> [Your instructions]
Task for the records below: please copy exactly, and only, the lines from the one containing "IMU1 pin INT: RX -> D8" to the last line, both included, leaving out the pictures.

> [Version comparison data]
------------------------------------
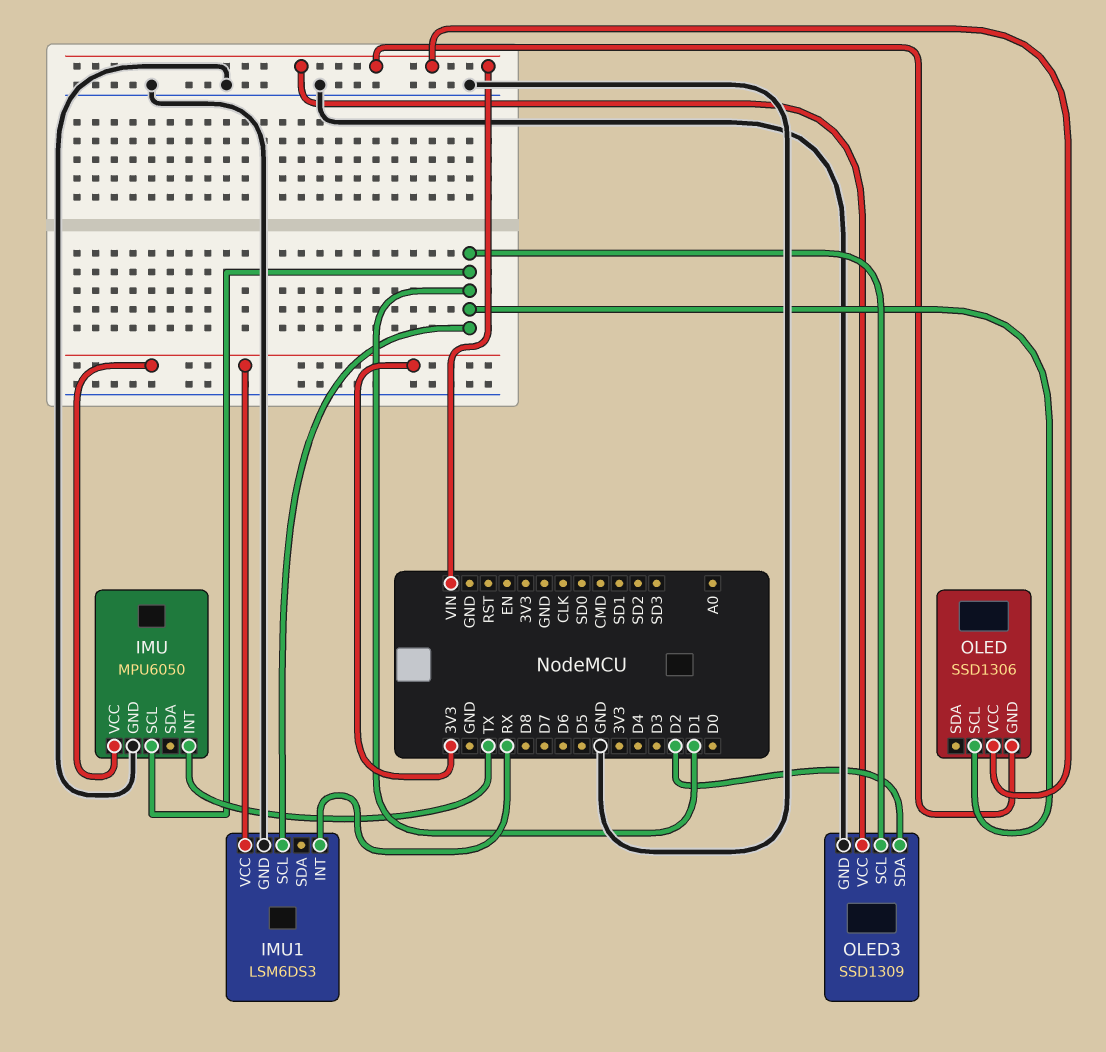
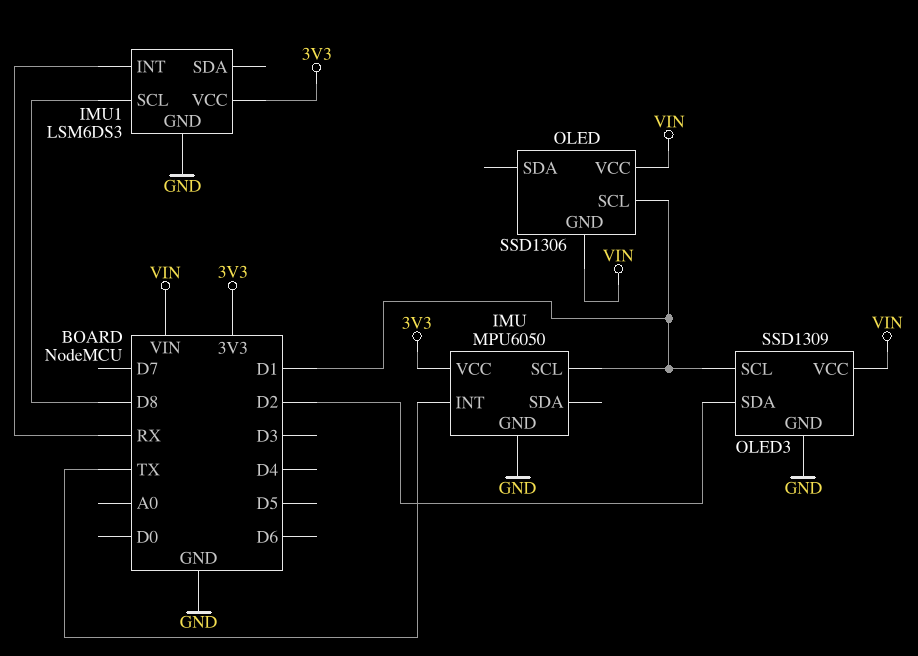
IMU1 pin SCL: D1 -> D8

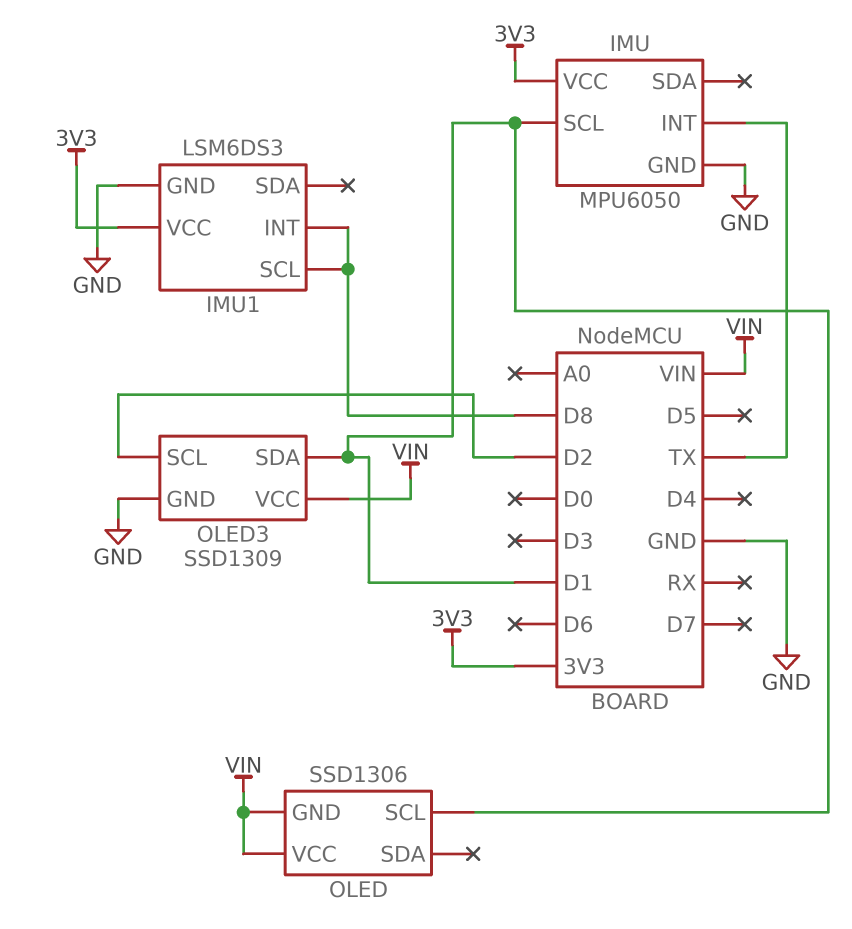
IMU1 pin INT: RX -> D8
OLED3 pin SCL: D1 -> D2
OLED3 pin SDA: D2 -> D1

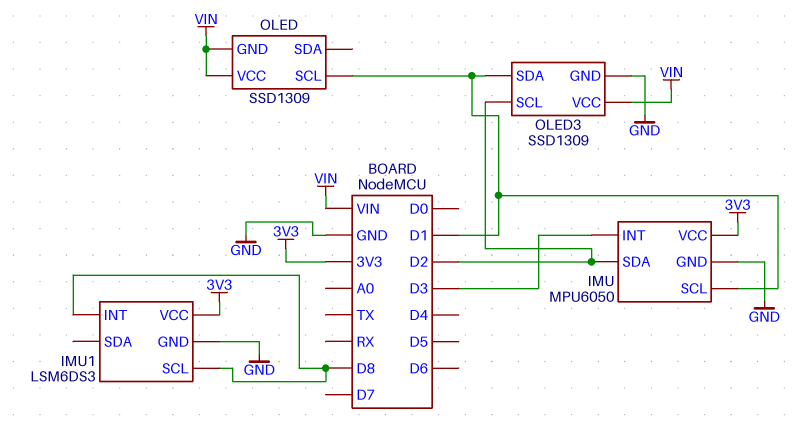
IMU pin INT: TX -> D3
IMU pin SDA: none -> D2
OLED: SSD1306 -> SSD1309

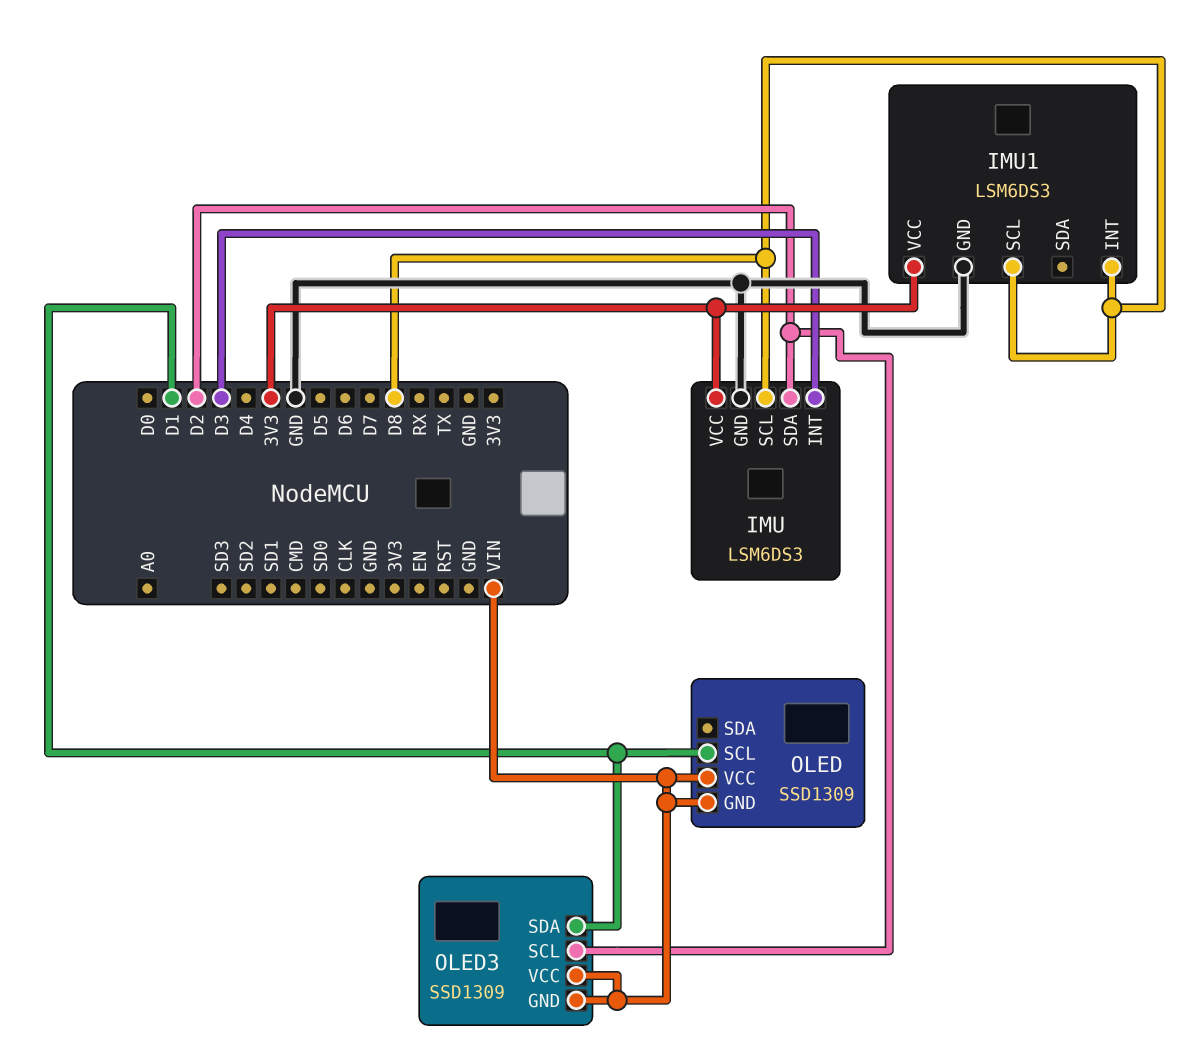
IMU: MPU6050 -> LSM6DS3
IMU pin SCL: D1 -> D8
OLED3 pin GND: GND -> VIN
------------------------------------
> [Finished task]
IMU1 pin INT: RX -> D8
OLED3 pin SCL: D1 -> D2
OLED3 pin SDA: D2 -> D1

IMU pin INT: TX -> D3
IMU pin SDA: none -> D2
OLED: SSD1306 -> SSD1309

IMU: MPU6050 -> LSM6DS3
IMU pin SCL: D1 -> D8
OLED3 pin GND: GND -> VIN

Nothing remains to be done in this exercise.